* **EXERCISE DIRECTIONS**:
Collect each line of the data below that contains the string "kern".
*** DATA SUPPLIED ***
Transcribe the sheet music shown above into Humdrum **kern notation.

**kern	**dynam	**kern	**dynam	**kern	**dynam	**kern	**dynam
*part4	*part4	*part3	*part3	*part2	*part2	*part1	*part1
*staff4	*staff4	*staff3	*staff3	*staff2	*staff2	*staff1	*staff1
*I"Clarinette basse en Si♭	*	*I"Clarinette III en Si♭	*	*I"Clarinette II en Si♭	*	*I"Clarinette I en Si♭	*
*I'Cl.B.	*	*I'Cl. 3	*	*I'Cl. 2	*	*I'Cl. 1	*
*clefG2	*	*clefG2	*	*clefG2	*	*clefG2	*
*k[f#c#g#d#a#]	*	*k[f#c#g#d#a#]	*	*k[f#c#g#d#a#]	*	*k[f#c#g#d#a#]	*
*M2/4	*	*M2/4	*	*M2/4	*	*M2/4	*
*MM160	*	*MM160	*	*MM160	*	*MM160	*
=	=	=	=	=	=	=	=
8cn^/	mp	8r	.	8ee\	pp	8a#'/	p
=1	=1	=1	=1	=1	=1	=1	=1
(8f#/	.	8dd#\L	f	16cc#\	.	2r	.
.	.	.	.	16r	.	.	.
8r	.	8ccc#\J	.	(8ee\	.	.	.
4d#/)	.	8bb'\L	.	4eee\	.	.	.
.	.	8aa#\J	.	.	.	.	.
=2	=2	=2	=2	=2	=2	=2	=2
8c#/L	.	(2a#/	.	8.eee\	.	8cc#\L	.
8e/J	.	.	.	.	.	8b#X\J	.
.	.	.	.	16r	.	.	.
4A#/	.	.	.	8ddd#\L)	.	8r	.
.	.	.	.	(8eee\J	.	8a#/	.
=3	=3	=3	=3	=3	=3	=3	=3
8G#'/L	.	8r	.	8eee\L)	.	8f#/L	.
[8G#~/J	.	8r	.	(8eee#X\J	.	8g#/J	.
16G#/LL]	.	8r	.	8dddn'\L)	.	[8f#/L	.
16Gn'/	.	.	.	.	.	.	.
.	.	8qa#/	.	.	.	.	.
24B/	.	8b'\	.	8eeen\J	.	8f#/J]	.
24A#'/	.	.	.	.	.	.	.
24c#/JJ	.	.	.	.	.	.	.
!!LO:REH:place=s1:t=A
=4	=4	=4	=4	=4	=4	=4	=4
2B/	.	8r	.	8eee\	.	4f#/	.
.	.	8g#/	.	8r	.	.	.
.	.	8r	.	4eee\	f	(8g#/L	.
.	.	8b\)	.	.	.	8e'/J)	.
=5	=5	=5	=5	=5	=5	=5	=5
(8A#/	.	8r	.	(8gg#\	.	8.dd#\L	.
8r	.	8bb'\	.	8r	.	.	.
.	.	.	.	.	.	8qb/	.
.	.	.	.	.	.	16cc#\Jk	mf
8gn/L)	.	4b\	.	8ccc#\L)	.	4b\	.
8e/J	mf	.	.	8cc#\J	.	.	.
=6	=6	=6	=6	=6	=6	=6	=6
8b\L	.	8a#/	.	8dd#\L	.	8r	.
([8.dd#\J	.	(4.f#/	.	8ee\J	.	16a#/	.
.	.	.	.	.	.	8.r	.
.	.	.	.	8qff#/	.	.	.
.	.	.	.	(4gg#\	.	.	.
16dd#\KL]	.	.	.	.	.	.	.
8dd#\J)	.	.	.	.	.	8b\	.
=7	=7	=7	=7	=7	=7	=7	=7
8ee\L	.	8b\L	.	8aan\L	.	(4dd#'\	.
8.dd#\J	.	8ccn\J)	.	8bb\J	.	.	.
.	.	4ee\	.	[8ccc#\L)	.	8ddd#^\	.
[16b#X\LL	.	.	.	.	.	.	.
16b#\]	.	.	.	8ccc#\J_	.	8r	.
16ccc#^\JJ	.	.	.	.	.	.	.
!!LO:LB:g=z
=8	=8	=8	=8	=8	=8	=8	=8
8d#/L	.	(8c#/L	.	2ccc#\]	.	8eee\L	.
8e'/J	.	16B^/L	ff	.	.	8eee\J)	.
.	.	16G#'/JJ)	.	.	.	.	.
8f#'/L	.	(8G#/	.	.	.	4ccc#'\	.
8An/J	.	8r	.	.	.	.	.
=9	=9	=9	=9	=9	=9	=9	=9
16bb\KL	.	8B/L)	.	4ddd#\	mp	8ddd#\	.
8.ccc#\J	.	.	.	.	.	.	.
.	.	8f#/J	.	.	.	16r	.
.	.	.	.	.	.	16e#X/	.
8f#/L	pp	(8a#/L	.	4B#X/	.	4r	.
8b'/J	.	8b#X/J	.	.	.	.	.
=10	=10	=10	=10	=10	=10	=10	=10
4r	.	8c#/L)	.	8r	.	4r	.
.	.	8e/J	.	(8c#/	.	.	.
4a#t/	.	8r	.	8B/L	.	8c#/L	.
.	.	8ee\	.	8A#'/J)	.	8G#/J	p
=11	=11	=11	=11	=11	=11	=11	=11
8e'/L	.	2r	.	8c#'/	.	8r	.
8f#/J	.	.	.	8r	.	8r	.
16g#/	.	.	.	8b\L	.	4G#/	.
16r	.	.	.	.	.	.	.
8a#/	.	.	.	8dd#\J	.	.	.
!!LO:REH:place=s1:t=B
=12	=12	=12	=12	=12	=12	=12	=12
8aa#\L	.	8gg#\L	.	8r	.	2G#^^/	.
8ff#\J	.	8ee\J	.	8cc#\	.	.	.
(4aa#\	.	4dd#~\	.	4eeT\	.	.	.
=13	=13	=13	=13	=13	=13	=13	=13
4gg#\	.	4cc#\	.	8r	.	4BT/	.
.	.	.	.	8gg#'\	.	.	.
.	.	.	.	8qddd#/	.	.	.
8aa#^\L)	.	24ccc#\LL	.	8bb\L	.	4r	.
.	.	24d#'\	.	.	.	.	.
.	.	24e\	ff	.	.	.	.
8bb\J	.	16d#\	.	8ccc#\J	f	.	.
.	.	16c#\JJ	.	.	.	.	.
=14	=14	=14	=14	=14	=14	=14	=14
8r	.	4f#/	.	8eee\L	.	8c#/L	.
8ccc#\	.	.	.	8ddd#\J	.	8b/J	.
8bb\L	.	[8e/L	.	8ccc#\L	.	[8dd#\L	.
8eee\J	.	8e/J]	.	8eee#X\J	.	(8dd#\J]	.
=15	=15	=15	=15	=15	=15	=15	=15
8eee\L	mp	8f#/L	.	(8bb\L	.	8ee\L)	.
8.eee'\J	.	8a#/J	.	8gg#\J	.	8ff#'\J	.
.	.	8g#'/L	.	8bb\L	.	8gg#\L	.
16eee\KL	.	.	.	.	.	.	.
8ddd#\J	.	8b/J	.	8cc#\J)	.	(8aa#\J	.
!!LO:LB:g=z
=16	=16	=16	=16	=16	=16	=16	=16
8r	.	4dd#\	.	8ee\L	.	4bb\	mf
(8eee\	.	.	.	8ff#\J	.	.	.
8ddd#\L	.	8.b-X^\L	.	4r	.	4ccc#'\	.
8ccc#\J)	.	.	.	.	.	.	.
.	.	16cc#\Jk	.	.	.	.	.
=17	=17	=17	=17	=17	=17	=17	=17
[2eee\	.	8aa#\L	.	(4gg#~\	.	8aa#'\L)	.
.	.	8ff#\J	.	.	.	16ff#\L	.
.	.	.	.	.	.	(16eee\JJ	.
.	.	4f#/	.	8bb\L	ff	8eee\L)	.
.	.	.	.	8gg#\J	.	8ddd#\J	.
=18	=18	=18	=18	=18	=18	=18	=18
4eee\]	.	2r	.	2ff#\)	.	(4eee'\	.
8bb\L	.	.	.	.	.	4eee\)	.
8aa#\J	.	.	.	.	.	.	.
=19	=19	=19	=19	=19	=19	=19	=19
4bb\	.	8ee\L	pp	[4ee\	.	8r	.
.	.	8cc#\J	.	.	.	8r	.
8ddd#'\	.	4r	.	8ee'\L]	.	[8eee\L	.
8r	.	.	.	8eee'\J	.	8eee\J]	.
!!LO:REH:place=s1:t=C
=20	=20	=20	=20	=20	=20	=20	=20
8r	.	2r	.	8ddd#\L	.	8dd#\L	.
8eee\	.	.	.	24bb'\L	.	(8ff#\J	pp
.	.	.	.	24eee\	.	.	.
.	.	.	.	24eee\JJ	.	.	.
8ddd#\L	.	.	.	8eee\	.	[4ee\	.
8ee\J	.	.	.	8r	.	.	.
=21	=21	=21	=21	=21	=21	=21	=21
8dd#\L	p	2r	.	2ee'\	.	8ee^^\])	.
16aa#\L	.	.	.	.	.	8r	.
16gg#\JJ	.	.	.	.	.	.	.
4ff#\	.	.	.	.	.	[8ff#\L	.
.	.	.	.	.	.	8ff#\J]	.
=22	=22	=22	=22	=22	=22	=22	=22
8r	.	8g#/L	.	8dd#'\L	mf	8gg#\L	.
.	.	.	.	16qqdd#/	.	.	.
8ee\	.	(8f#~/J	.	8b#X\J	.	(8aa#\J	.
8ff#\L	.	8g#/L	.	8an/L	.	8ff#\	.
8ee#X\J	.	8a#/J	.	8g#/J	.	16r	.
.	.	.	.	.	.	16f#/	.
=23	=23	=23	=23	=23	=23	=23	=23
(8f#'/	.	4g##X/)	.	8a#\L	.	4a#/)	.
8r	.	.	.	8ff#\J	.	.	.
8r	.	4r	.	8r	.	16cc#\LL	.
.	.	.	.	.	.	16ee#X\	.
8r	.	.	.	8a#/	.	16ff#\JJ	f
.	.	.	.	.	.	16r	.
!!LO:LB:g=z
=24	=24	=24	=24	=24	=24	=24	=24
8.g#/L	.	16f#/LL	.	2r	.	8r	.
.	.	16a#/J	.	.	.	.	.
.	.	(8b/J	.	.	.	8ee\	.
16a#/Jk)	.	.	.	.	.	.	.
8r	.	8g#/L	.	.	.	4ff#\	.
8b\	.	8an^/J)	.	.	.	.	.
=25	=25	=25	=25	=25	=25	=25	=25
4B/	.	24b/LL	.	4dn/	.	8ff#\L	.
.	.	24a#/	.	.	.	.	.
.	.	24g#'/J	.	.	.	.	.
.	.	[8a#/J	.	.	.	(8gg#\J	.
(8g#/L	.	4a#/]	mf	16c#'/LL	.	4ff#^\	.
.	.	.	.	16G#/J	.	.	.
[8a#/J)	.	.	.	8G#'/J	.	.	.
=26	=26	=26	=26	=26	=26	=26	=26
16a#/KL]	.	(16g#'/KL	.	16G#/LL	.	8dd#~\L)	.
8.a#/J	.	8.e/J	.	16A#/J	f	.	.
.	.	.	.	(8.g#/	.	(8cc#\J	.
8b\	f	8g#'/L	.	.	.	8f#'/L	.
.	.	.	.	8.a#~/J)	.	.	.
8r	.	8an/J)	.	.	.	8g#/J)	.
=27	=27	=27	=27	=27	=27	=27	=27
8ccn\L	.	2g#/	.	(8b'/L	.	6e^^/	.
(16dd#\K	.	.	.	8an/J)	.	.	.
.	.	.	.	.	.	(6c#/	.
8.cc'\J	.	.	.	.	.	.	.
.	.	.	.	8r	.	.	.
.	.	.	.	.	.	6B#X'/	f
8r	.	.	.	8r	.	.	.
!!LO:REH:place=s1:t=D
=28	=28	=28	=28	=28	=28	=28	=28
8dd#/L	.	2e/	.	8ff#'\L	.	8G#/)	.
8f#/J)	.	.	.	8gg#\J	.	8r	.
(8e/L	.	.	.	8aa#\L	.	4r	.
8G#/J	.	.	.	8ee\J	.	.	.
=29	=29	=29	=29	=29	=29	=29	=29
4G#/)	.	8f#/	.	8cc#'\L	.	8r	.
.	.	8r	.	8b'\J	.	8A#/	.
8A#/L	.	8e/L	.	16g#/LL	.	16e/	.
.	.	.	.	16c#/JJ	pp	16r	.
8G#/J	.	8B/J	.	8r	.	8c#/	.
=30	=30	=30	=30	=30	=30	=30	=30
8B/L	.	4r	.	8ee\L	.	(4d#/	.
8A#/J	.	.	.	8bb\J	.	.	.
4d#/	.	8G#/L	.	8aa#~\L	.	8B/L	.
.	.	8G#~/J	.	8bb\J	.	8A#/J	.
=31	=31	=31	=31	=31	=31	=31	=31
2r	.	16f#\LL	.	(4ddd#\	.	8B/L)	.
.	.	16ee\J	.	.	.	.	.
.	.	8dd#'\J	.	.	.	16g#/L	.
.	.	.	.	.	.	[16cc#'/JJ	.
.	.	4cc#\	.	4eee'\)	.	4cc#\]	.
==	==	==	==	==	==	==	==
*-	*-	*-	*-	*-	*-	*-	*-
***
* **TASK RESULT**:
Transcribe the sheet music shown above into Humdrum **kern notation.
**kern	**dynam	**kern	**dynam	**kern	**dynam	**kern	**dynam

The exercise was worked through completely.